**WHAT NEEDS TO BE DONE**:
All of the entries are to be printed exactly as they appear.

*** RECORDS PROVIDED ***

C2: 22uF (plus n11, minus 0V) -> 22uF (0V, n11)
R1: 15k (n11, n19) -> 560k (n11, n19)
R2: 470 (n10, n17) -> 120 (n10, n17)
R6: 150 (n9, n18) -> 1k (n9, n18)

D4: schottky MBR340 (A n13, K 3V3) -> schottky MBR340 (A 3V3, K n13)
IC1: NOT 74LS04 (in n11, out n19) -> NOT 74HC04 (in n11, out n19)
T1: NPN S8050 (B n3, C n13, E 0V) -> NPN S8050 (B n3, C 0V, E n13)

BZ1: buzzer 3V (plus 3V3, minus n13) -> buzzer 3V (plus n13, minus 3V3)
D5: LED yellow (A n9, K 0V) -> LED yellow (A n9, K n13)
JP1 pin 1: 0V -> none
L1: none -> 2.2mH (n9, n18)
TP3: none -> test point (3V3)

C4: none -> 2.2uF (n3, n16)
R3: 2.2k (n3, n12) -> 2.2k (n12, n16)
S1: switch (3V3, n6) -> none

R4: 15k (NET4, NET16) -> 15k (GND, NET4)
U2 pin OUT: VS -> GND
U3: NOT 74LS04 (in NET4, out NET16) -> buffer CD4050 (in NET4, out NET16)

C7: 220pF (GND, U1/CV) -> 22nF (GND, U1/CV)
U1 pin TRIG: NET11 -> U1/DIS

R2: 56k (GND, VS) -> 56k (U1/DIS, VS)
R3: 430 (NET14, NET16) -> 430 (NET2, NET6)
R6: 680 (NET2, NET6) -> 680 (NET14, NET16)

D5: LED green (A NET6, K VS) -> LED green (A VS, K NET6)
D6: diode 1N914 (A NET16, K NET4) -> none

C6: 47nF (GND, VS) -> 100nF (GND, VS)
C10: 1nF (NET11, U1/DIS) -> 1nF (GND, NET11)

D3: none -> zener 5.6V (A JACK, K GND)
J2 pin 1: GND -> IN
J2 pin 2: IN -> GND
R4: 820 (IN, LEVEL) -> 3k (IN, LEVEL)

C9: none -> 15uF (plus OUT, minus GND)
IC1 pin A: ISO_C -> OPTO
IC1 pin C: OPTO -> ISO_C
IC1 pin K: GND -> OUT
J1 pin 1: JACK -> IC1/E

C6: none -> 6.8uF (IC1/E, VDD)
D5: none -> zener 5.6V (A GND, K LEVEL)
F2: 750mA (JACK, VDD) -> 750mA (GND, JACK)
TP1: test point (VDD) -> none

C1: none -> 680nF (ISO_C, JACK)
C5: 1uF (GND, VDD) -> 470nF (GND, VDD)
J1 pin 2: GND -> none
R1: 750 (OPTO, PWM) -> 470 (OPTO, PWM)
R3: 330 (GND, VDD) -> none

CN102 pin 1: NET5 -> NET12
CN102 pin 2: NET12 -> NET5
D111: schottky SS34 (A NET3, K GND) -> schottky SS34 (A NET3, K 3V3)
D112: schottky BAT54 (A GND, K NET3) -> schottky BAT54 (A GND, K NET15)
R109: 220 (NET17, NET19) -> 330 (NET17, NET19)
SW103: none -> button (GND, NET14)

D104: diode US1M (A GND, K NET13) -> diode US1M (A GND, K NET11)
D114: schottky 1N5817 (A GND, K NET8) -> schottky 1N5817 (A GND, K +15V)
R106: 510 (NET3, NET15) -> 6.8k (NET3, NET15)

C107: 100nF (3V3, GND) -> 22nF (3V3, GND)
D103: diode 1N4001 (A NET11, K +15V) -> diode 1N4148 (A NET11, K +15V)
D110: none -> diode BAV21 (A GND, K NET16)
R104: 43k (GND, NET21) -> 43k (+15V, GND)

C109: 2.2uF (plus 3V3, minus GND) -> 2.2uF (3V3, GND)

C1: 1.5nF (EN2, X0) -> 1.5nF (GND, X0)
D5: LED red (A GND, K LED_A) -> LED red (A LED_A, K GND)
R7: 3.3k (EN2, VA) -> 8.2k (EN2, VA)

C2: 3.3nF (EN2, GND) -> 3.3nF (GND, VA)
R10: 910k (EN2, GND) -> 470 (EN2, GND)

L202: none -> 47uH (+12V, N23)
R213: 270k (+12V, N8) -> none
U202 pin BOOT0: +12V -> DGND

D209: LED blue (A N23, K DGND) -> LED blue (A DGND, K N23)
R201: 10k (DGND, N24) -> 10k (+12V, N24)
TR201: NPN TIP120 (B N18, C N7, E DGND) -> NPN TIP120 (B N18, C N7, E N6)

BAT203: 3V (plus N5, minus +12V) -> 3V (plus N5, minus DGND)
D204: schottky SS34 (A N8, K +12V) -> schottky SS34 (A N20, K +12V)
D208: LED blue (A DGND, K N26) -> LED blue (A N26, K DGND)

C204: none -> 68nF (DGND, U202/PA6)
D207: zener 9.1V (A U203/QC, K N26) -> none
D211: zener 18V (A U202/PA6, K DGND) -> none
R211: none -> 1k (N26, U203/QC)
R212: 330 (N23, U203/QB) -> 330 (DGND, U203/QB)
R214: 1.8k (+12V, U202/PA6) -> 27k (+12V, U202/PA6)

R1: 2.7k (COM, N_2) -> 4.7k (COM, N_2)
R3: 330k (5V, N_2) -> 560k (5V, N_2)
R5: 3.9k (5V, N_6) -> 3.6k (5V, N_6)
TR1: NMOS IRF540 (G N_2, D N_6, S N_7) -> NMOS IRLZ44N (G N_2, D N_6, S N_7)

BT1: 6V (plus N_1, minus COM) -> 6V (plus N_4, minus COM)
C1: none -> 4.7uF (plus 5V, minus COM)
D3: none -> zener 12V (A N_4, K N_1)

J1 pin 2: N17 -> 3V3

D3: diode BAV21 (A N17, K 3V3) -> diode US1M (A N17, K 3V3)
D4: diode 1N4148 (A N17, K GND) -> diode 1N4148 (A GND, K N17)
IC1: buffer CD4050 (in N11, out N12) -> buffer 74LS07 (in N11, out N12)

***

**REPLY TO THE TASK**:
C2: 22uF (plus n11, minus 0V) -> 22uF (0V, n11)
R1: 15k (n11, n19) -> 560k (n11, n19)
R2: 470 (n10, n17) -> 120 (n10, n17)
R6: 150 (n9, n18) -> 1k (n9, n18)

D4: schottky MBR340 (A n13, K 3V3) -> schottky MBR340 (A 3V3, K n13)
IC1: NOT 74LS04 (in n11, out n19) -> NOT 74HC04 (in n11, out n19)
T1: NPN S8050 (B n3, C n13, E 0V) -> NPN S8050 (B n3, C 0V, E n13)

BZ1: buzzer 3V (plus 3V3, minus n13) -> buzzer 3V (plus n13, minus 3V3)
D5: LED yellow (A n9, K 0V) -> LED yellow (A n9, K n13)
JP1 pin 1: 0V -> none
L1: none -> 2.2mH (n9, n18)
TP3: none -> test point (3V3)

C4: none -> 2.2uF (n3, n16)
R3: 2.2k (n3, n12) -> 2.2k (n12, n16)
S1: switch (3V3, n6) -> none

R4: 15k (NET4, NET16) -> 15k (GND, NET4)
U2 pin OUT: VS -> GND
U3: NOT 74LS04 (in NET4, out NET16) -> buffer CD4050 (in NET4, out NET16)

C7: 220pF (GND, U1/CV) -> 22nF (GND, U1/CV)
U1 pin TRIG: NET11 -> U1/DIS

R2: 56k (GND, VS) -> 56k (U1/DIS, VS)
R3: 430 (NET14, NET16) -> 430 (NET2, NET6)
R6: 680 (NET2, NET6) -> 680 (NET14, NET16)

D5: LED green (A NET6, K VS) -> LED green (A VS, K NET6)
D6: diode 1N914 (A NET16, K NET4) -> none

C6: 47nF (GND, VS) -> 100nF (GND, VS)
C10: 1nF (NET11, U1/DIS) -> 1nF (GND, NET11)

D3: none -> zener 5.6V (A JACK, K GND)
J2 pin 1: GND -> IN
J2 pin 2: IN -> GND
R4: 820 (IN, LEVEL) -> 3k (IN, LEVEL)

C9: none -> 15uF (plus OUT, minus GND)
IC1 pin A: ISO_C -> OPTO
IC1 pin C: OPTO -> ISO_C
IC1 pin K: GND -> OUT
J1 pin 1: JACK -> IC1/E

C6: none -> 6.8uF (IC1/E, VDD)
D5: none -> zener 5.6V (A GND, K LEVEL)
F2: 750mA (JACK, VDD) -> 750mA (GND, JACK)
TP1: test point (VDD) -> none

C1: none -> 680nF (ISO_C, JACK)
C5: 1uF (GND, VDD) -> 470nF (GND, VDD)
J1 pin 2: GND -> none
R1: 750 (OPTO, PWM) -> 470 (OPTO, PWM)
R3: 330 (GND, VDD) -> none

CN102 pin 1: NET5 -> NET12
CN102 pin 2: NET12 -> NET5
D111: schottky SS34 (A NET3, K GND) -> schottky SS34 (A NET3, K 3V3)
D112: schottky BAT54 (A GND, K NET3) -> schottky BAT54 (A GND, K NET15)
R109: 220 (NET17, NET19) -> 330 (NET17, NET19)
SW103: none -> button (GND, NET14)

D104: diode US1M (A GND, K NET13) -> diode US1M (A GND, K NET11)
D114: schottky 1N5817 (A GND, K NET8) -> schottky 1N5817 (A GND, K +15V)
R106: 510 (NET3, NET15) -> 6.8k (NET3, NET15)

C107: 100nF (3V3, GND) -> 22nF (3V3, GND)
D103: diode 1N4001 (A NET11, K +15V) -> diode 1N4148 (A NET11, K +15V)
D110: none -> diode BAV21 (A GND, K NET16)
R104: 43k (GND, NET21) -> 43k (+15V, GND)

C109: 2.2uF (plus 3V3, minus GND) -> 2.2uF (3V3, GND)

C1: 1.5nF (EN2, X0) -> 1.5nF (GND, X0)
D5: LED red (A GND, K LED_A) -> LED red (A LED_A, K GND)
R7: 3.3k (EN2, VA) -> 8.2k (EN2, VA)

C2: 3.3nF (EN2, GND) -> 3.3nF (GND, VA)
R10: 910k (EN2, GND) -> 470 (EN2, GND)

L202: none -> 47uH (+12V, N23)
R213: 270k (+12V, N8) -> none
U202 pin BOOT0: +12V -> DGND

D209: LED blue (A N23, K DGND) -> LED blue (A DGND, K N23)
R201: 10k (DGND, N24) -> 10k (+12V, N24)
TR201: NPN TIP120 (B N18, C N7, E DGND) -> NPN TIP120 (B N18, C N7, E N6)

BAT203: 3V (plus N5, minus +12V) -> 3V (plus N5, minus DGND)
D204: schottky SS34 (A N8, K +12V) -> schottky SS34 (A N20, K +12V)
D208: LED blue (A DGND, K N26) -> LED blue (A N26, K DGND)

C204: none -> 68nF (DGND, U202/PA6)
D207: zener 9.1V (A U203/QC, K N26) -> none
D211: zener 18V (A U202/PA6, K DGND) -> none
R211: none -> 1k (N26, U203/QC)
R212: 330 (N23, U203/QB) -> 330 (DGND, U203/QB)
R214: 1.8k (+12V, U202/PA6) -> 27k (+12V, U202/PA6)

R1: 2.7k (COM, N_2) -> 4.7k (COM, N_2)
R3: 330k (5V, N_2) -> 560k (5V, N_2)
R5: 3.9k (5V, N_6) -> 3.6k (5V, N_6)
TR1: NMOS IRF540 (G N_2, D N_6, S N_7) -> NMOS IRLZ44N (G N_2, D N_6, S N_7)

BT1: 6V (plus N_1, minus COM) -> 6V (plus N_4, minus COM)
C1: none -> 4.7uF (plus 5V, minus COM)
D3: none -> zener 12V (A N_4, K N_1)

J1 pin 2: N17 -> 3V3

D3: diode BAV21 (A N17, K 3V3) -> diode US1M (A N17, K 3V3)
D4: diode 1N4148 (A N17, K GND) -> diode 1N4148 (A GND, K N17)
IC1: buffer CD4050 (in N11, out N12) -> buffer 74LS07 (in N11, out N12)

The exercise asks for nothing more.